§ **Action item**
Two lines in the listing below mark the span: one contains "U1: AND CD4081" and one contains "U30: OR 74HC32". Reproduce both of them and everything between, exactly.
· · · · ·
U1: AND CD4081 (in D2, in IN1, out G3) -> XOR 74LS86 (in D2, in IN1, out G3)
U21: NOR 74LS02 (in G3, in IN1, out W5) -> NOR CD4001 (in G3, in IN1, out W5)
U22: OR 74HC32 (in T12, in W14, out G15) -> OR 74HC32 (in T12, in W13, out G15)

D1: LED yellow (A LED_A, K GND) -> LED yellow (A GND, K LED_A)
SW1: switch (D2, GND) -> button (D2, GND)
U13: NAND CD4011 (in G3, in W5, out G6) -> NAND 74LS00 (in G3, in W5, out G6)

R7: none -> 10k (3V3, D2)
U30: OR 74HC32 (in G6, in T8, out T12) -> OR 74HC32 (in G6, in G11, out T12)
· · · · ·
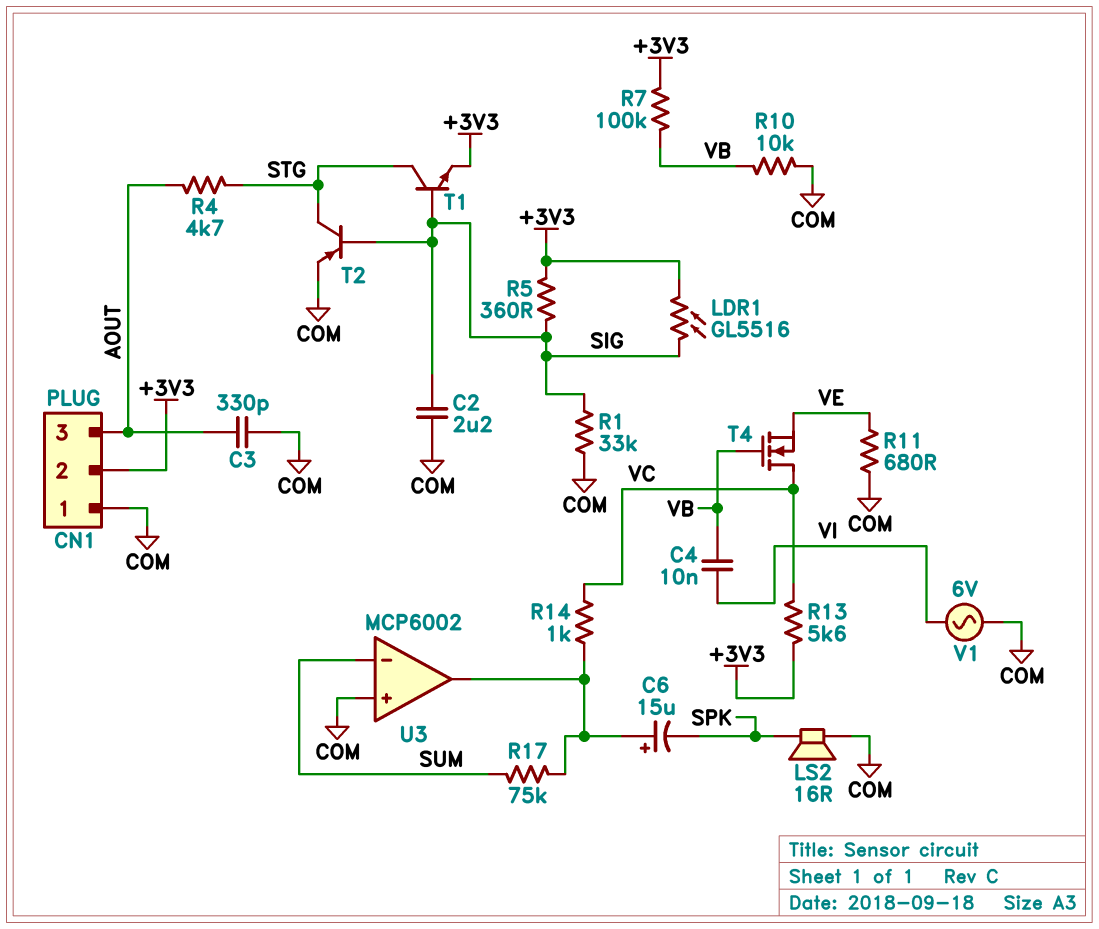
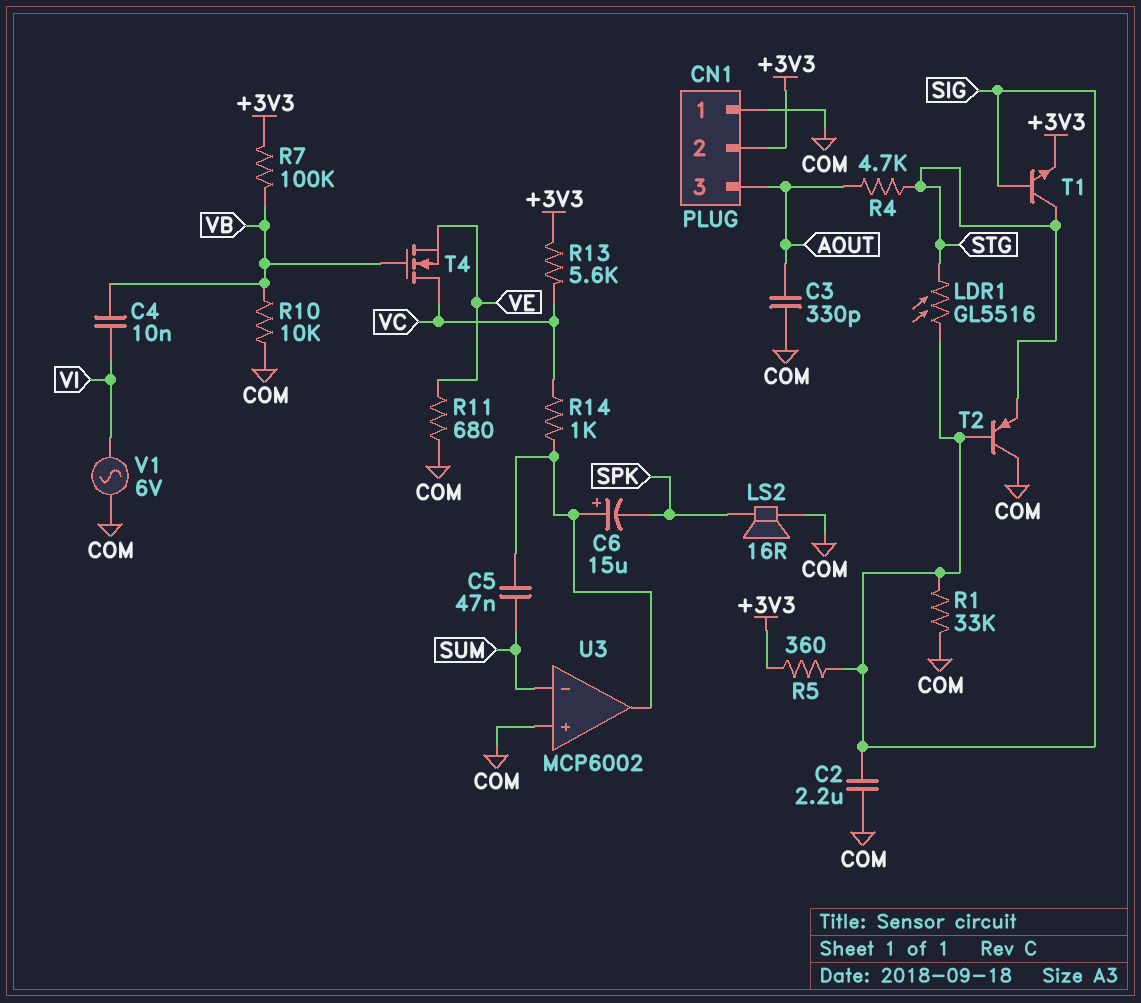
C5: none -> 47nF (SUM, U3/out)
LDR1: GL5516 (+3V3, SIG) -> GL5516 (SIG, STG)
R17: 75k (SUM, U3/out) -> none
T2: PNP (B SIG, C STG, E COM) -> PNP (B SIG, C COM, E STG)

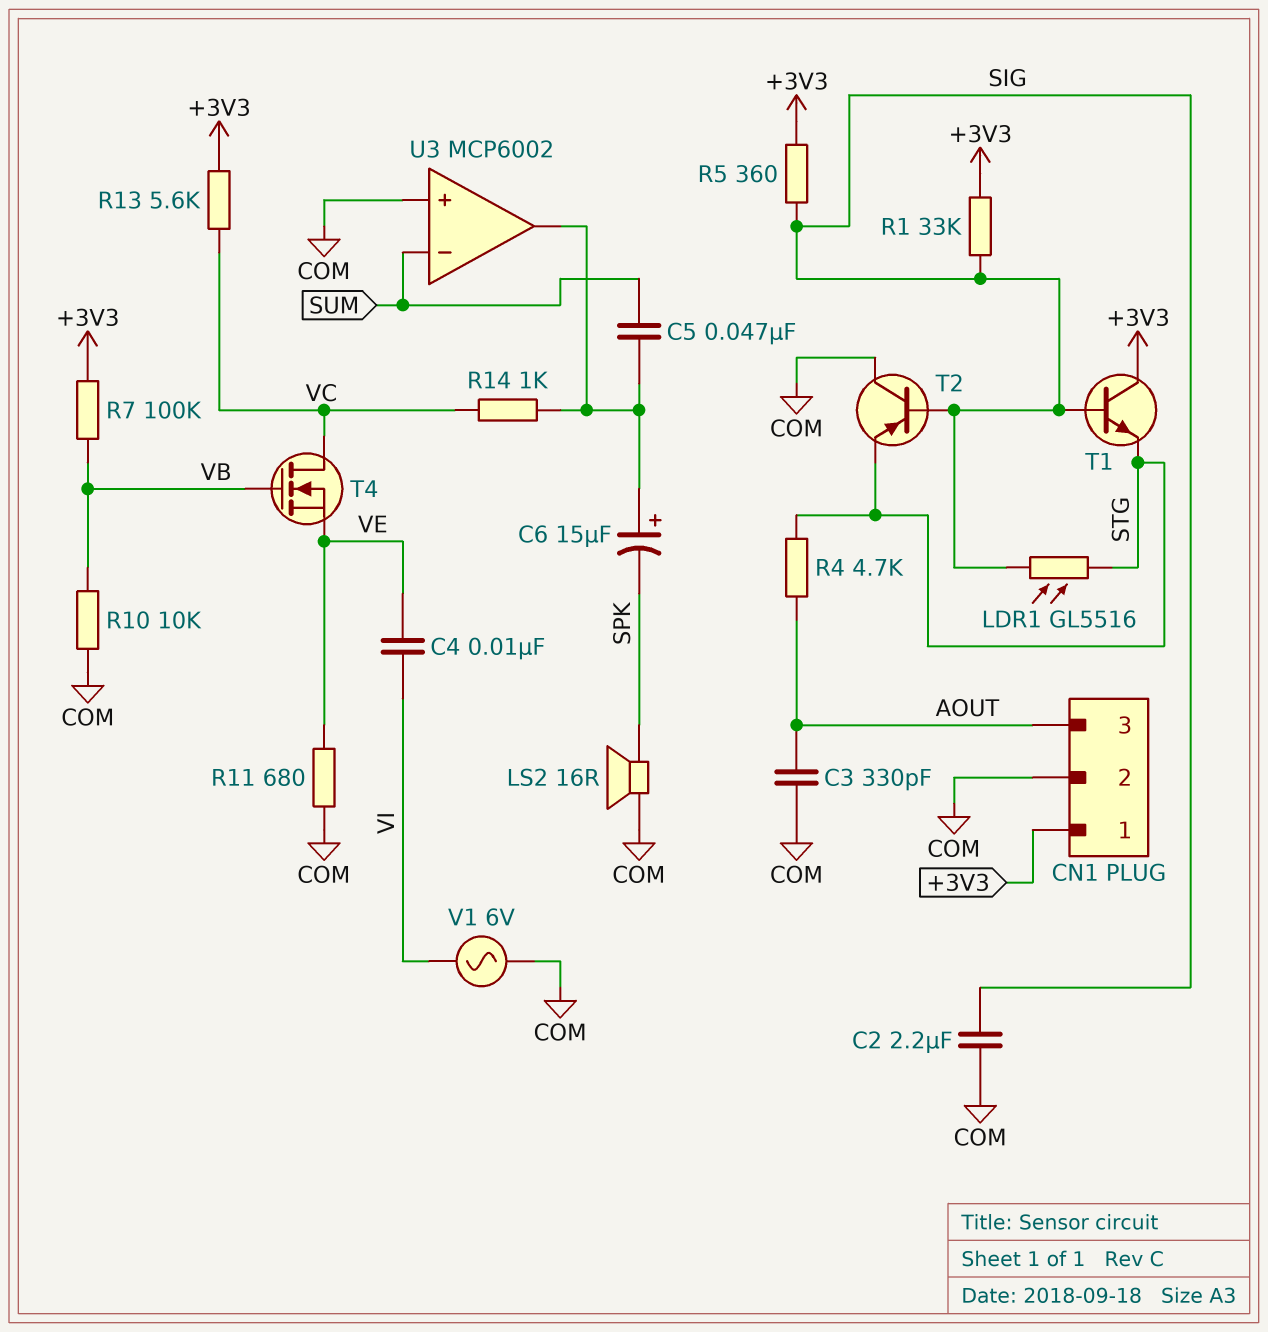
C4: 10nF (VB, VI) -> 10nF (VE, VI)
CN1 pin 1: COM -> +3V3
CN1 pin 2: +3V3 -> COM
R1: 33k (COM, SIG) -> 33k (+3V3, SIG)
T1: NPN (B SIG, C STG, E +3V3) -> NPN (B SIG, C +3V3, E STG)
· · · · ·
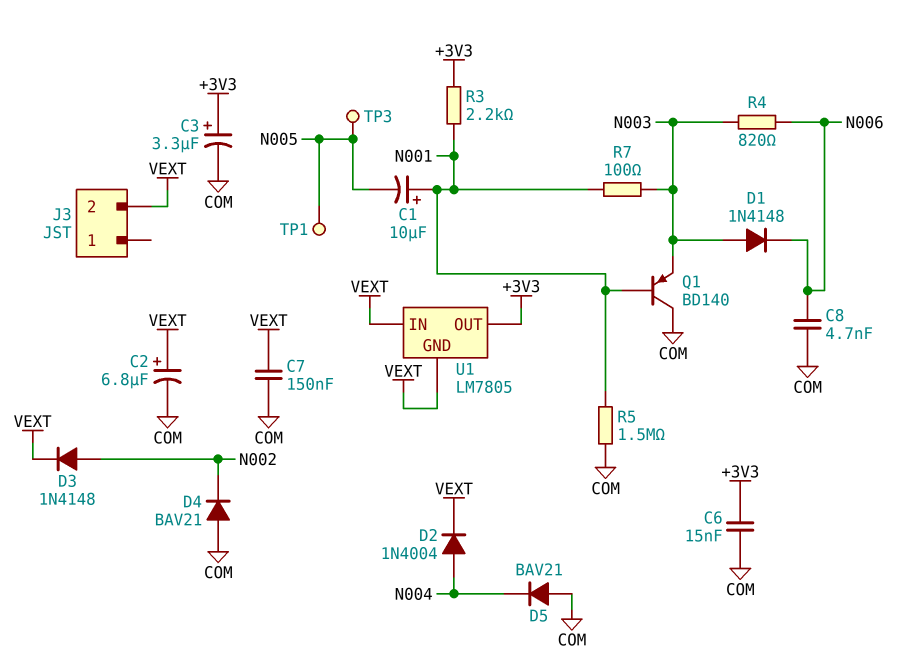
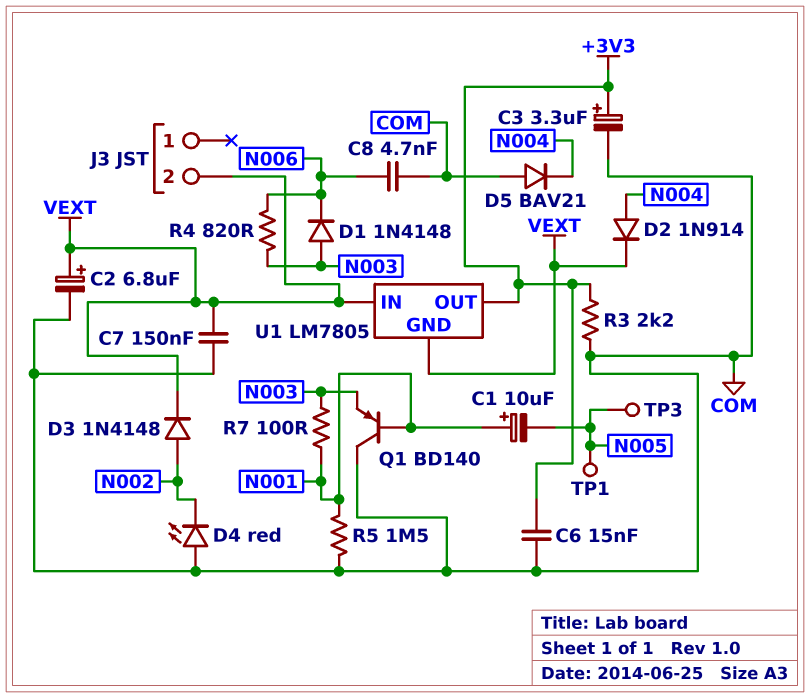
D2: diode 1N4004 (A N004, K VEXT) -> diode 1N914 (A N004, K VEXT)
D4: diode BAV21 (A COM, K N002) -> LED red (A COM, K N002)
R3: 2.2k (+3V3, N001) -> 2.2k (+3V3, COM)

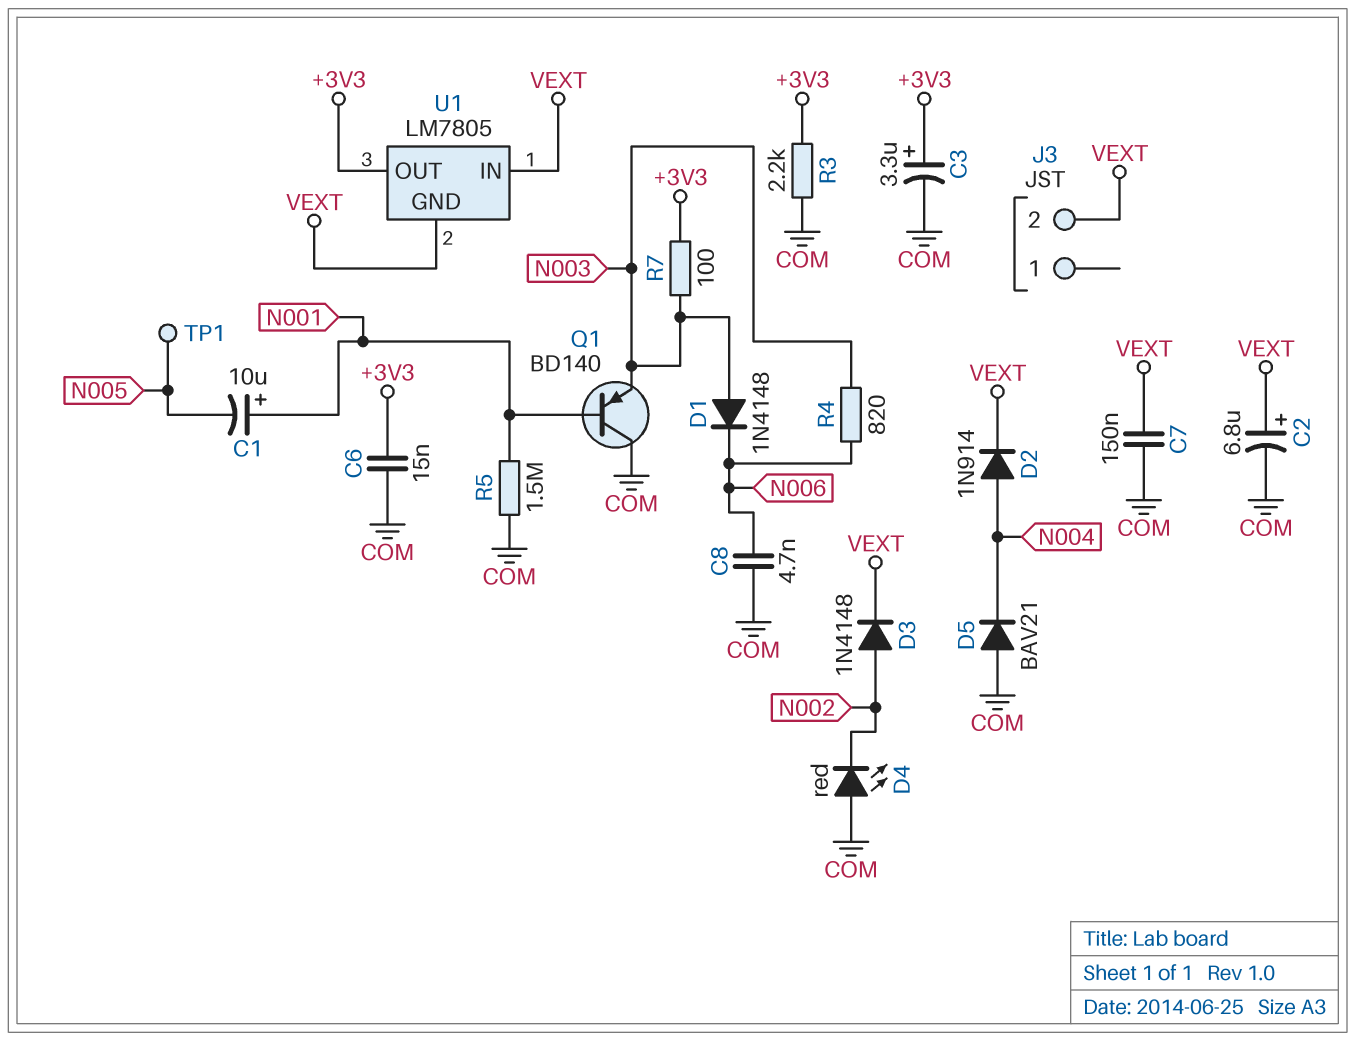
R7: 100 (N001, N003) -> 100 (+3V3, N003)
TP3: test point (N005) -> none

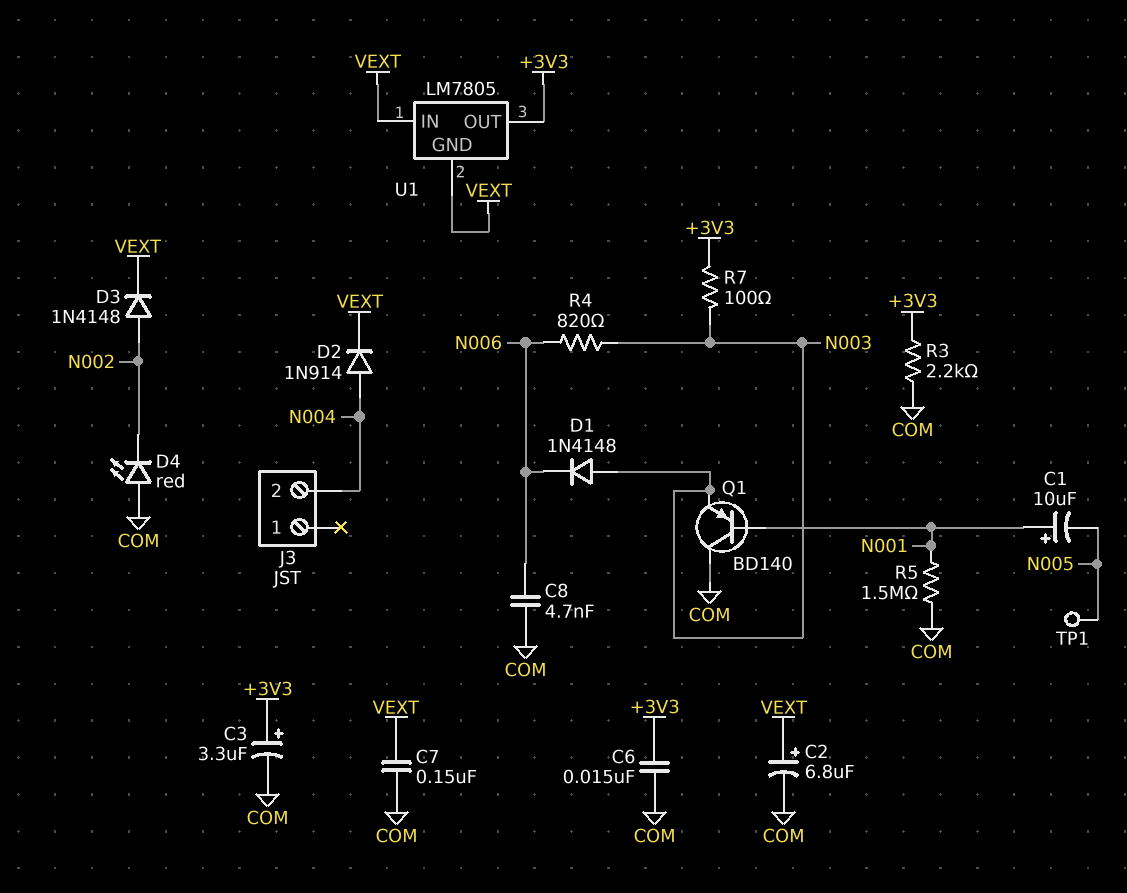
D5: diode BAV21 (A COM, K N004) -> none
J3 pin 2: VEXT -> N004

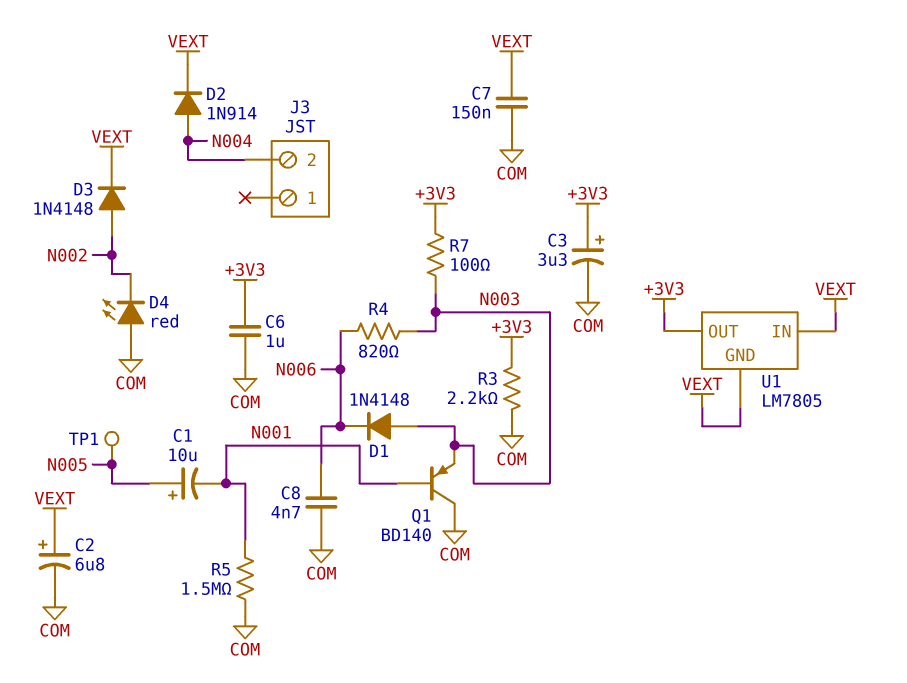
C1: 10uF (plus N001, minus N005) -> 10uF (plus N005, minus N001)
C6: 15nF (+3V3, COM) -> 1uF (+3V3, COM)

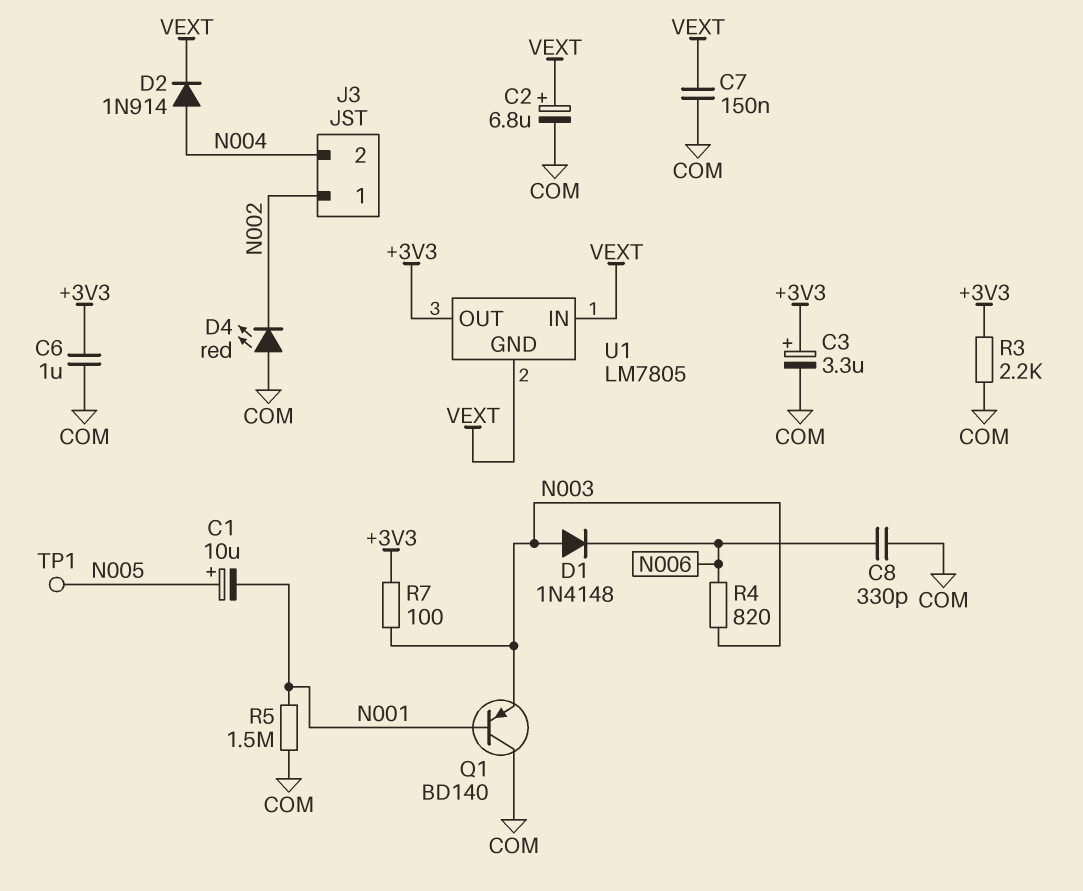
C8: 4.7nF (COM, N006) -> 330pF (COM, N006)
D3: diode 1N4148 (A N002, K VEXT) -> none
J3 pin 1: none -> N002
· · · · ·
§ **Answer to this exercise**
U1: AND CD4081 (in D2, in IN1, out G3) -> XOR 74LS86 (in D2, in IN1, out G3)
U21: NOR 74LS02 (in G3, in IN1, out W5) -> NOR CD4001 (in G3, in IN1, out W5)
U22: OR 74HC32 (in T12, in W14, out G15) -> OR 74HC32 (in T12, in W13, out G15)

D1: LED yellow (A LED_A, K GND) -> LED yellow (A GND, K LED_A)
SW1: switch (D2, GND) -> button (D2, GND)
U13: NAND CD4011 (in G3, in W5, out G6) -> NAND 74LS00 (in G3, in W5, out G6)

R7: none -> 10k (3V3, D2)
U30: OR 74HC32 (in G6, in T8, out T12) -> OR 74HC32 (in G6, in G11, out T12)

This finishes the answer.